= SUPPLIED DATA =
————

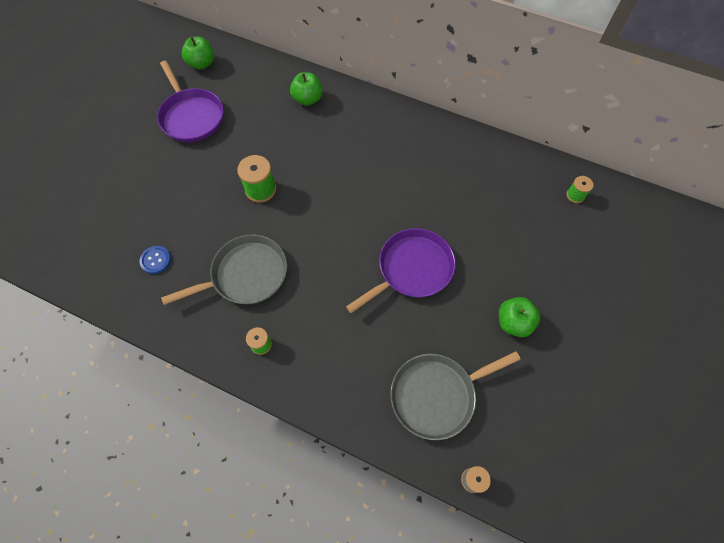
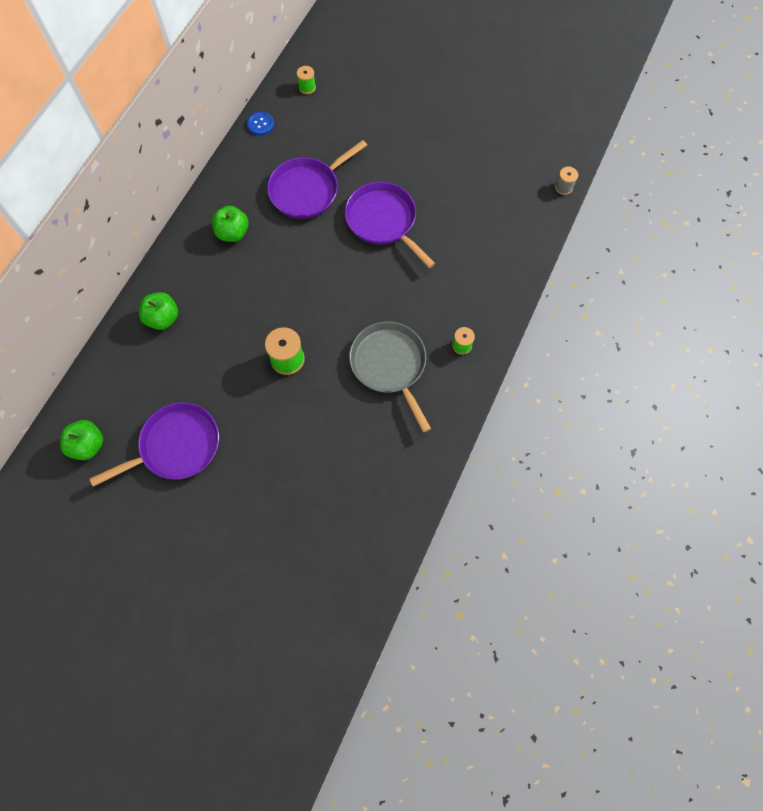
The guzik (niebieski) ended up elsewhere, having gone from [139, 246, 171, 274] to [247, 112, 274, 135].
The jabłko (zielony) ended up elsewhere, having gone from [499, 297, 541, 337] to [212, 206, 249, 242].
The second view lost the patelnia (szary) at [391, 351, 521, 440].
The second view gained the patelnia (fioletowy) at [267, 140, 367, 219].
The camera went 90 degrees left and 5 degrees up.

————

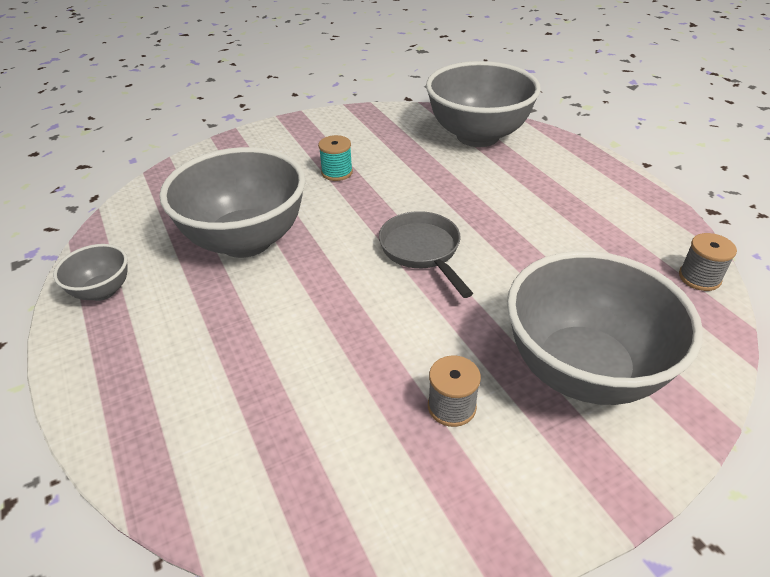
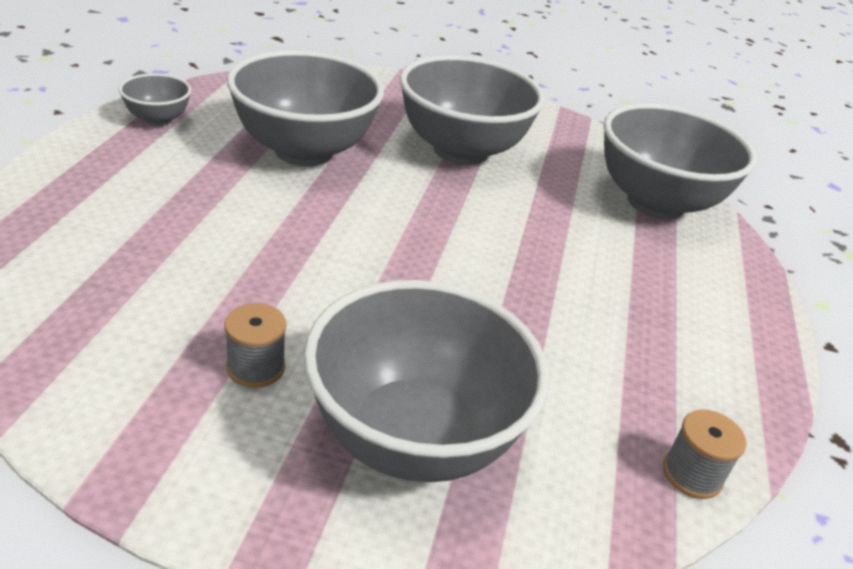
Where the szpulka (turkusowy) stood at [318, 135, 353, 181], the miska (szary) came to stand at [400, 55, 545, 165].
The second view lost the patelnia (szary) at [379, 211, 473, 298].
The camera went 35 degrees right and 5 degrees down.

————

= PROBLEM DETAILS =
Go through the entries above and copy every line containing "having".

= OUTPUT OF THE EXERCISE =
The guzik (niebieski) ended up elsewhere, having gone from [139, 246, 171, 274] to [247, 112, 274, 135].
The jabłko (zielony) ended up elsewhere, having gone from [499, 297, 541, 337] to [212, 206, 249, 242].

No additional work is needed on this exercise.